━━━ Records provided ━━━
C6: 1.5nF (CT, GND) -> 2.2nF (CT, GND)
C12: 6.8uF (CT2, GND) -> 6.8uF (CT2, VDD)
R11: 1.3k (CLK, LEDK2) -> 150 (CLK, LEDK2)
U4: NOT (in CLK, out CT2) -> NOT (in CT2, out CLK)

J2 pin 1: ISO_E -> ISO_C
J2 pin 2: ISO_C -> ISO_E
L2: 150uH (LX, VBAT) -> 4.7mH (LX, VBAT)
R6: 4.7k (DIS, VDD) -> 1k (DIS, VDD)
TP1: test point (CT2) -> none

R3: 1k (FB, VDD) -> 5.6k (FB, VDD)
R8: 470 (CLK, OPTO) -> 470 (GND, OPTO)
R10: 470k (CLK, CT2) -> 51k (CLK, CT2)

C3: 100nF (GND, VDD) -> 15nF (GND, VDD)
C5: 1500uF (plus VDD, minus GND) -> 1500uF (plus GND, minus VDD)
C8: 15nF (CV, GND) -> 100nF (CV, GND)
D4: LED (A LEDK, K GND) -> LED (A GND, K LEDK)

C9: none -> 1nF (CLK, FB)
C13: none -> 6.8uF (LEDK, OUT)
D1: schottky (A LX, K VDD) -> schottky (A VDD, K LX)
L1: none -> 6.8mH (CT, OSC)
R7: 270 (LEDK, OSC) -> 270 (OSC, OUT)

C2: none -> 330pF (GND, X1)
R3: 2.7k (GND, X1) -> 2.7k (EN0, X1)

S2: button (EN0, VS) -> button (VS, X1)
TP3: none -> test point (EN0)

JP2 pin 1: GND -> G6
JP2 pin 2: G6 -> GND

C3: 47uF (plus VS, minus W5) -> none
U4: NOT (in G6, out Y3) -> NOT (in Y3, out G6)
━━━
The answer should be the first line of the material and every line after it through the line containing "L2: 150uH (LX, VBAT) -> 4.7mH (LX, VBAT)", exactly as written, and nothing else.

C6: 1.5nF (CT, GND) -> 2.2nF (CT, GND)
C12: 6.8uF (CT2, GND) -> 6.8uF (CT2, VDD)
R11: 1.3k (CLK, LEDK2) -> 150 (CLK, LEDK2)
U4: NOT (in CLK, out CT2) -> NOT (in CT2, out CLK)

J2 pin 1: ISO_E -> ISO_C
J2 pin 2: ISO_C -> ISO_E
L2: 150uH (LX, VBAT) -> 4.7mH (LX, VBAT)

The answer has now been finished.